Instructions to follow - Of the records below, reproduce only the span that opens with the line containing "cyan semicircle: (101, 346)" and closes with the last line.

•••

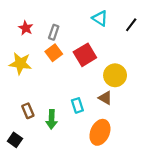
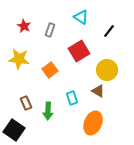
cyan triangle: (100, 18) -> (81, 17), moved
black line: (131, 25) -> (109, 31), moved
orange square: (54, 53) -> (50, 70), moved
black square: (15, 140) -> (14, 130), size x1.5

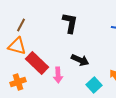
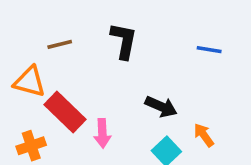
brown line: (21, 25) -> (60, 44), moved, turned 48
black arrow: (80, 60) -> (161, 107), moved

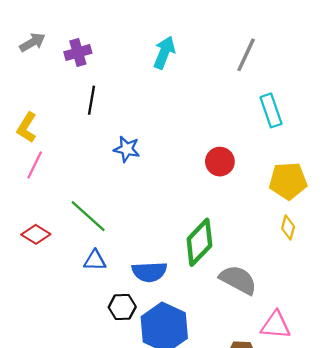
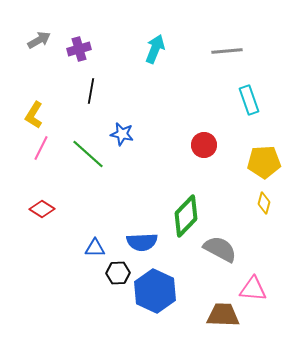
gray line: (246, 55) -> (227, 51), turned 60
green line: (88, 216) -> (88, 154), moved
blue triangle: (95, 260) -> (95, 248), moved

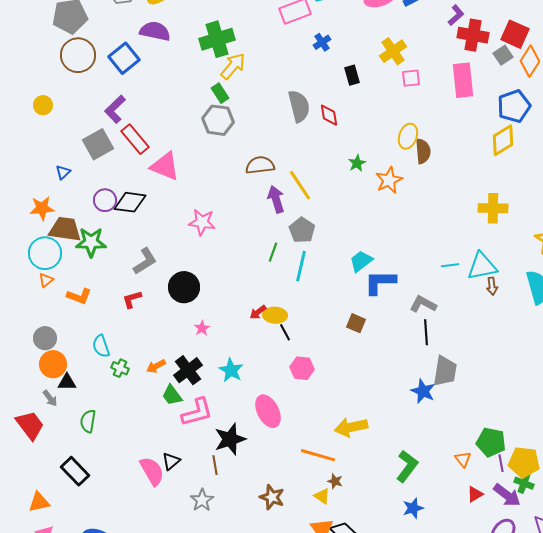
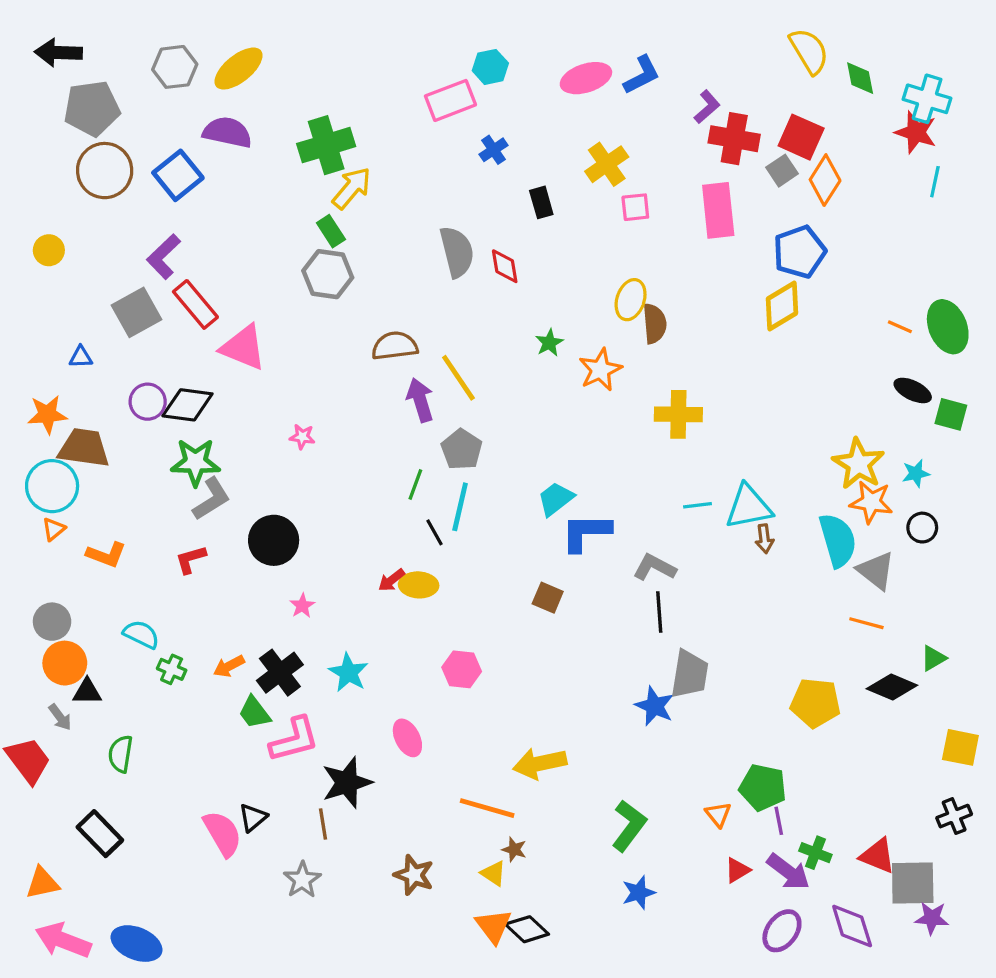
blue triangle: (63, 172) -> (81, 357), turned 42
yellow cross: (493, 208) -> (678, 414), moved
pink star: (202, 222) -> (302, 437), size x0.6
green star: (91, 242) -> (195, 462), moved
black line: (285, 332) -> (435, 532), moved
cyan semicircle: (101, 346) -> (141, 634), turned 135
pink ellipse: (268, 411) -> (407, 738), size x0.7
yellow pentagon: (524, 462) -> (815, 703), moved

•••

Result for this exercise -
cyan semicircle: (101, 346) -> (141, 634), turned 135
pink ellipse: (268, 411) -> (407, 738), size x0.7
yellow pentagon: (524, 462) -> (815, 703), moved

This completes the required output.